Exercise goal.
Reproduce every line of the entries below word for word, leaving the pictures out of your answer.

== Records supplied

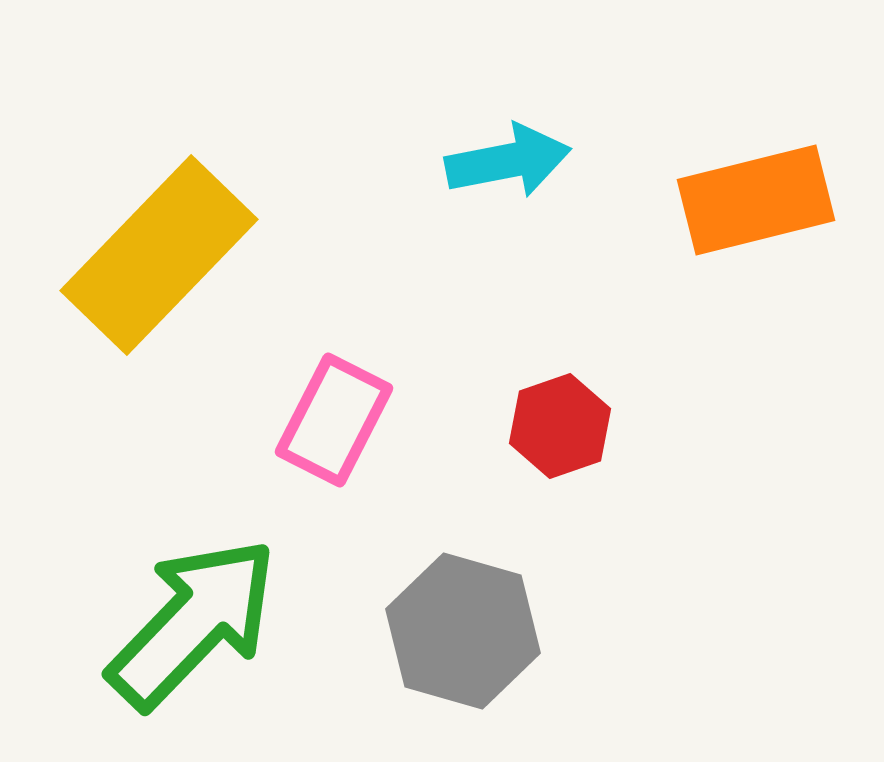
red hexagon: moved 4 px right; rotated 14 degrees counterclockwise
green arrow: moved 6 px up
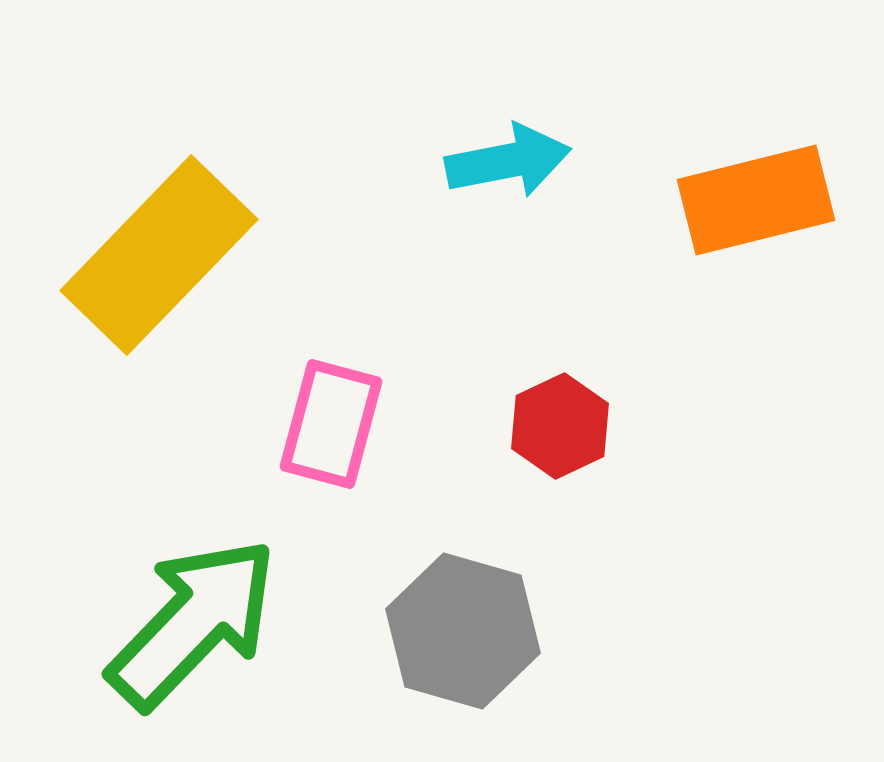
pink rectangle: moved 3 px left, 4 px down; rotated 12 degrees counterclockwise
red hexagon: rotated 6 degrees counterclockwise
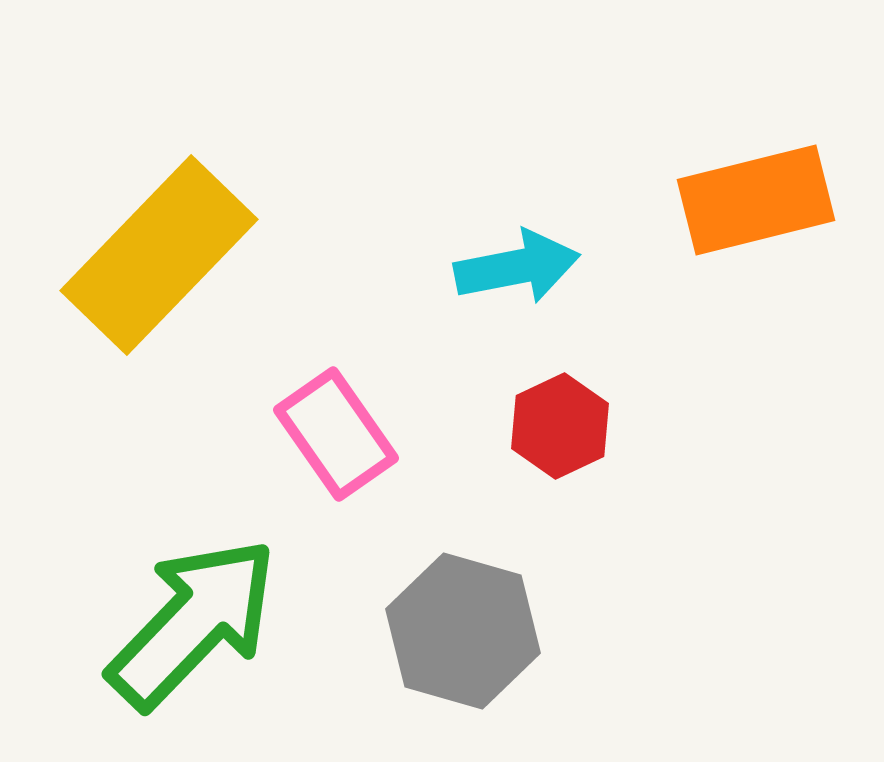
cyan arrow: moved 9 px right, 106 px down
pink rectangle: moved 5 px right, 10 px down; rotated 50 degrees counterclockwise
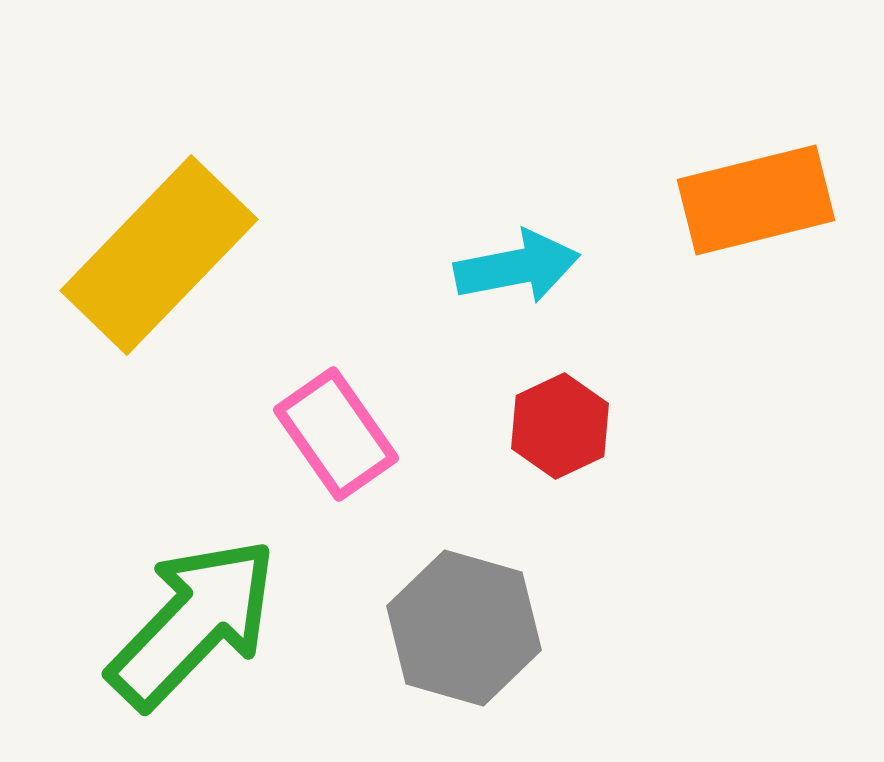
gray hexagon: moved 1 px right, 3 px up
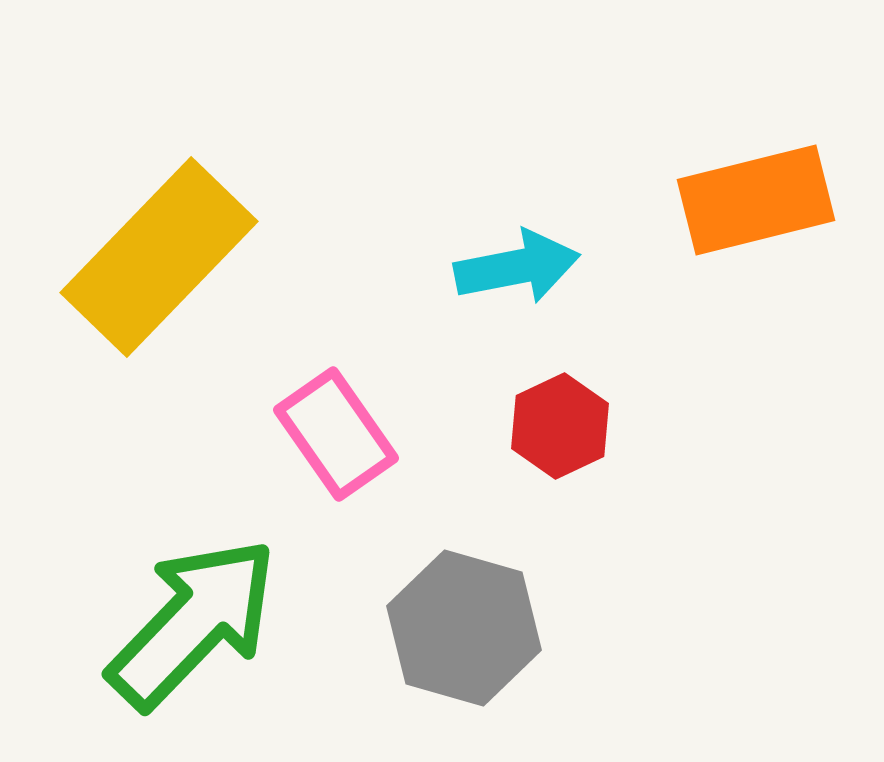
yellow rectangle: moved 2 px down
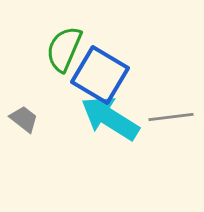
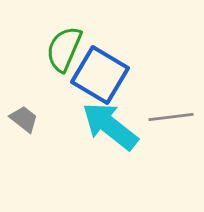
cyan arrow: moved 8 px down; rotated 6 degrees clockwise
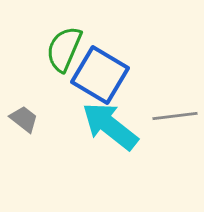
gray line: moved 4 px right, 1 px up
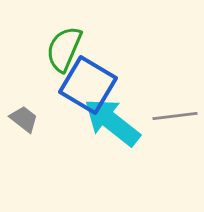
blue square: moved 12 px left, 10 px down
cyan arrow: moved 2 px right, 4 px up
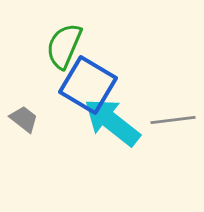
green semicircle: moved 3 px up
gray line: moved 2 px left, 4 px down
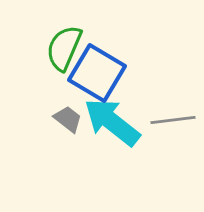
green semicircle: moved 2 px down
blue square: moved 9 px right, 12 px up
gray trapezoid: moved 44 px right
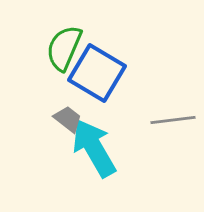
cyan arrow: moved 18 px left, 26 px down; rotated 22 degrees clockwise
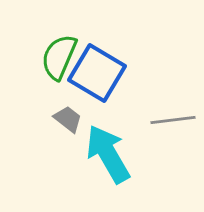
green semicircle: moved 5 px left, 9 px down
cyan arrow: moved 14 px right, 6 px down
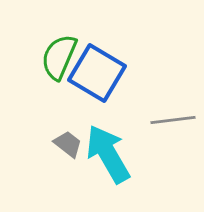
gray trapezoid: moved 25 px down
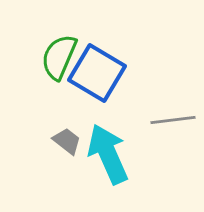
gray trapezoid: moved 1 px left, 3 px up
cyan arrow: rotated 6 degrees clockwise
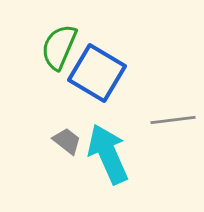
green semicircle: moved 10 px up
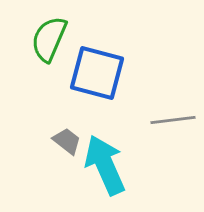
green semicircle: moved 10 px left, 8 px up
blue square: rotated 16 degrees counterclockwise
cyan arrow: moved 3 px left, 11 px down
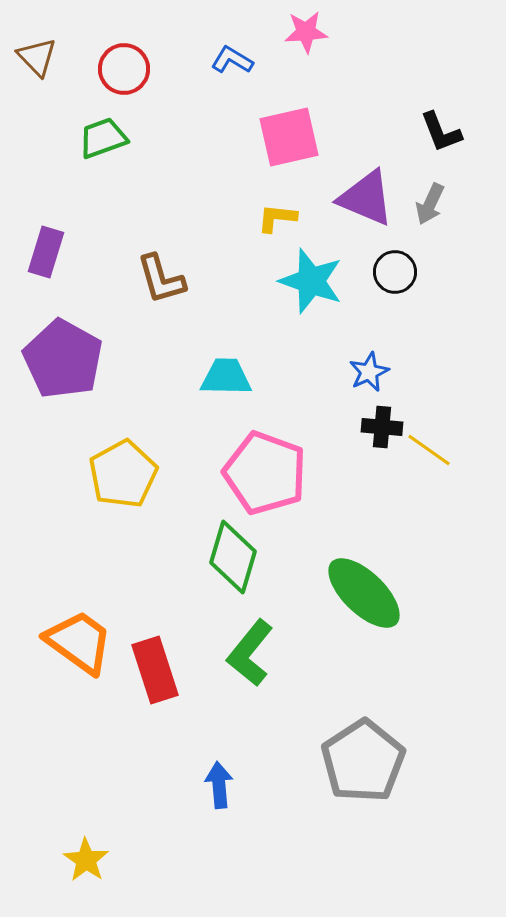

====

Correct response.
red hexagon: moved 4 px right; rotated 14 degrees counterclockwise
green arrow: moved 6 px up
pink rectangle: moved 3 px left, 4 px down; rotated 12 degrees counterclockwise
red hexagon: rotated 6 degrees counterclockwise
cyan arrow: moved 9 px right, 106 px down
pink rectangle: moved 5 px right, 10 px down; rotated 50 degrees counterclockwise
gray hexagon: moved 1 px right, 3 px up
yellow rectangle: moved 2 px down
cyan arrow: moved 8 px down; rotated 6 degrees clockwise
gray line: moved 4 px right, 1 px up
blue square: moved 12 px left, 10 px down
cyan arrow: moved 2 px right, 4 px up
green semicircle: moved 3 px up
gray line: moved 2 px left, 4 px down
green semicircle: moved 2 px down
blue square: moved 9 px right, 12 px up
gray trapezoid: moved 44 px right
cyan arrow: moved 18 px left, 26 px down; rotated 22 degrees clockwise
green semicircle: moved 5 px left, 9 px down
cyan arrow: moved 14 px right, 6 px down
gray trapezoid: moved 25 px down
gray trapezoid: moved 1 px left, 3 px up
cyan arrow: rotated 6 degrees clockwise
green semicircle: moved 10 px up
green semicircle: moved 10 px left, 8 px up
blue square: rotated 16 degrees counterclockwise
cyan arrow: moved 3 px left, 11 px down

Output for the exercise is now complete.